**INPUT**

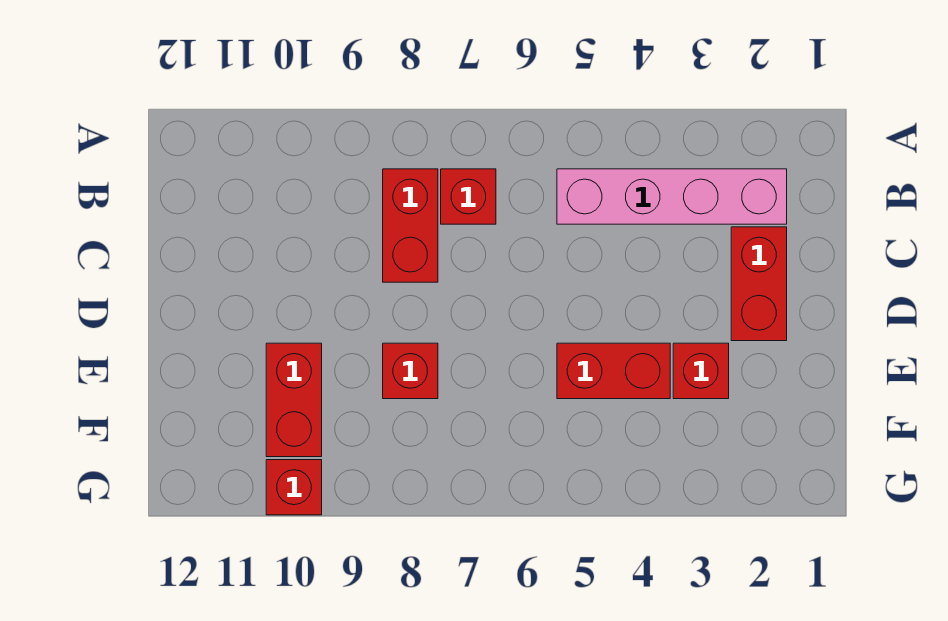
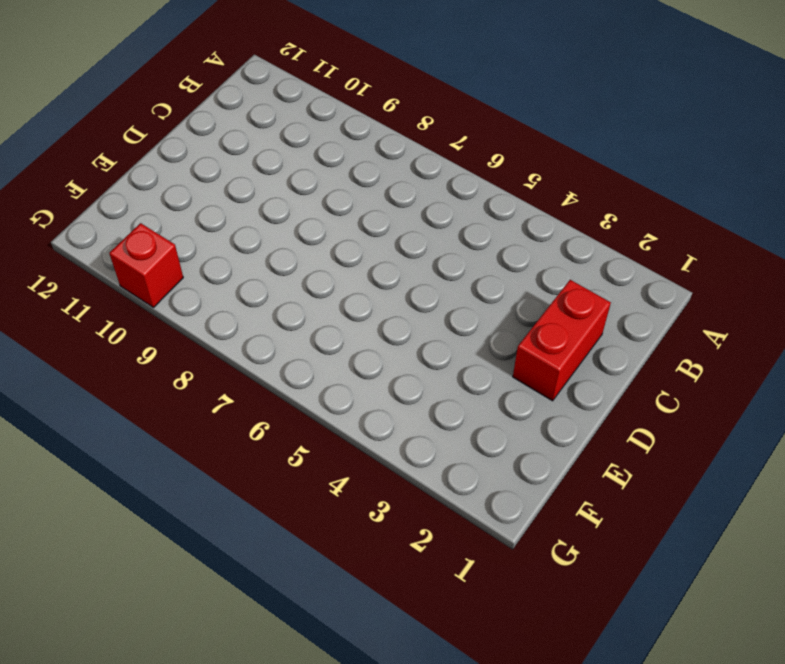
none -> pink brick B2:B5 level 1
none -> red brick B7 level 1

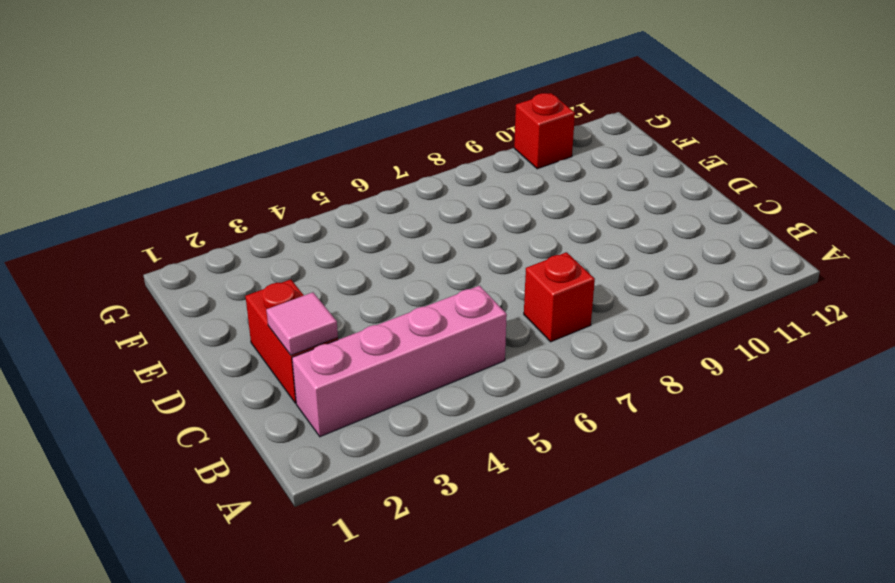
pink tile C2 level 2 -> none
none -> red brick B8:C8 level 1
none -> red brick E3 level 1

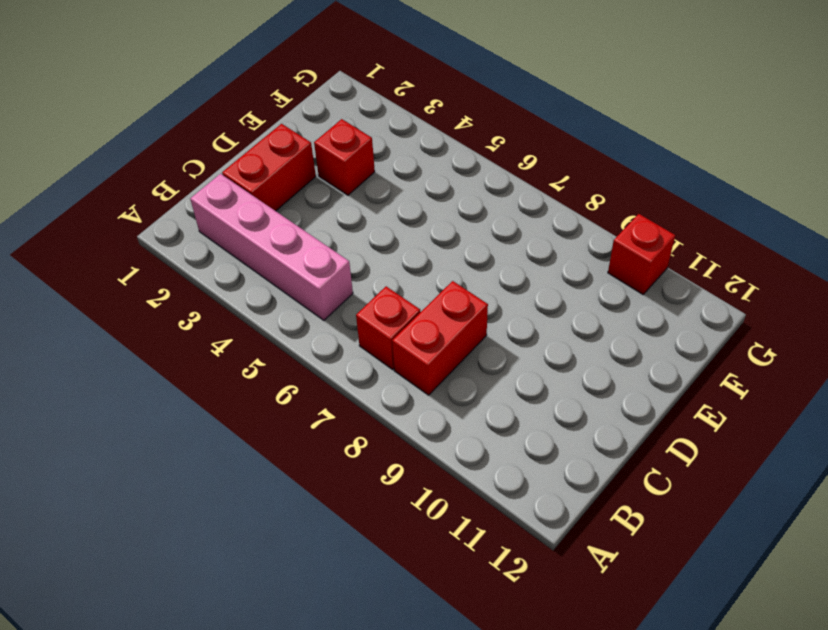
none -> red brick E4:E5 level 1
none -> red brick E8 level 1

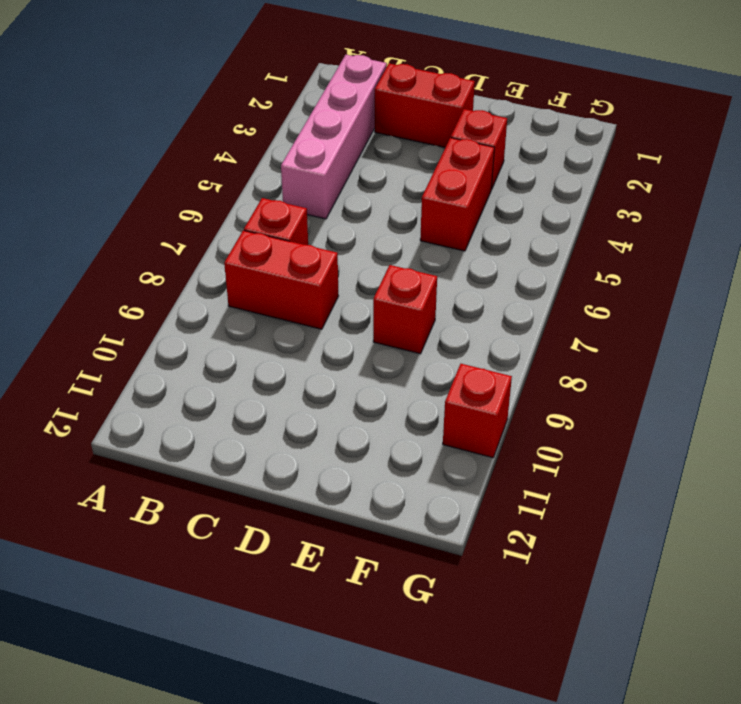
none -> red brick E10:F10 level 1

**YOUR OBJECTIVE**
The response should be the full material, repeated exactly, with images removed.

**ANSWER AREA**
none -> pink brick B2:B5 level 1
none -> red brick B7 level 1

pink tile C2 level 2 -> none
none -> red brick B8:C8 level 1
none -> red brick E3 level 1

none -> red brick E4:E5 level 1
none -> red brick E8 level 1

none -> red brick E10:F10 level 1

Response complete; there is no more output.